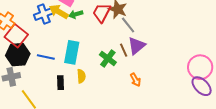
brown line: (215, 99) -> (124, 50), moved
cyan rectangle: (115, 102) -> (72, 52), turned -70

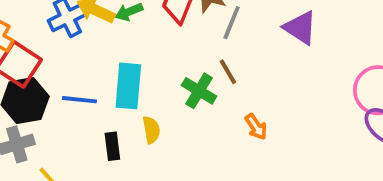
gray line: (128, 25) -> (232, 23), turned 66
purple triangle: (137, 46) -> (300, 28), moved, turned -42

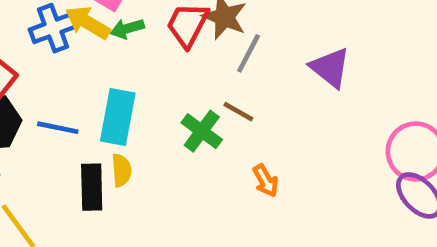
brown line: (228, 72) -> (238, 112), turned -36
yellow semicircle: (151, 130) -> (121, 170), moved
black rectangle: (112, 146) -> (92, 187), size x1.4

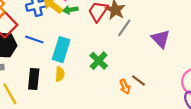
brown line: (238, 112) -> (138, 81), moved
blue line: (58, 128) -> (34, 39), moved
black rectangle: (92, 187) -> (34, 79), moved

* Your goal
Please retype only the lines from the line that holds "black rectangle: (112, 146)" through the end of the records, exactly as they stand, and drop every picture.

* Your response
black rectangle: (112, 146) -> (92, 187), size x1.4

brown line: (238, 112) -> (138, 81), moved
blue line: (58, 128) -> (34, 39), moved
black rectangle: (92, 187) -> (34, 79), moved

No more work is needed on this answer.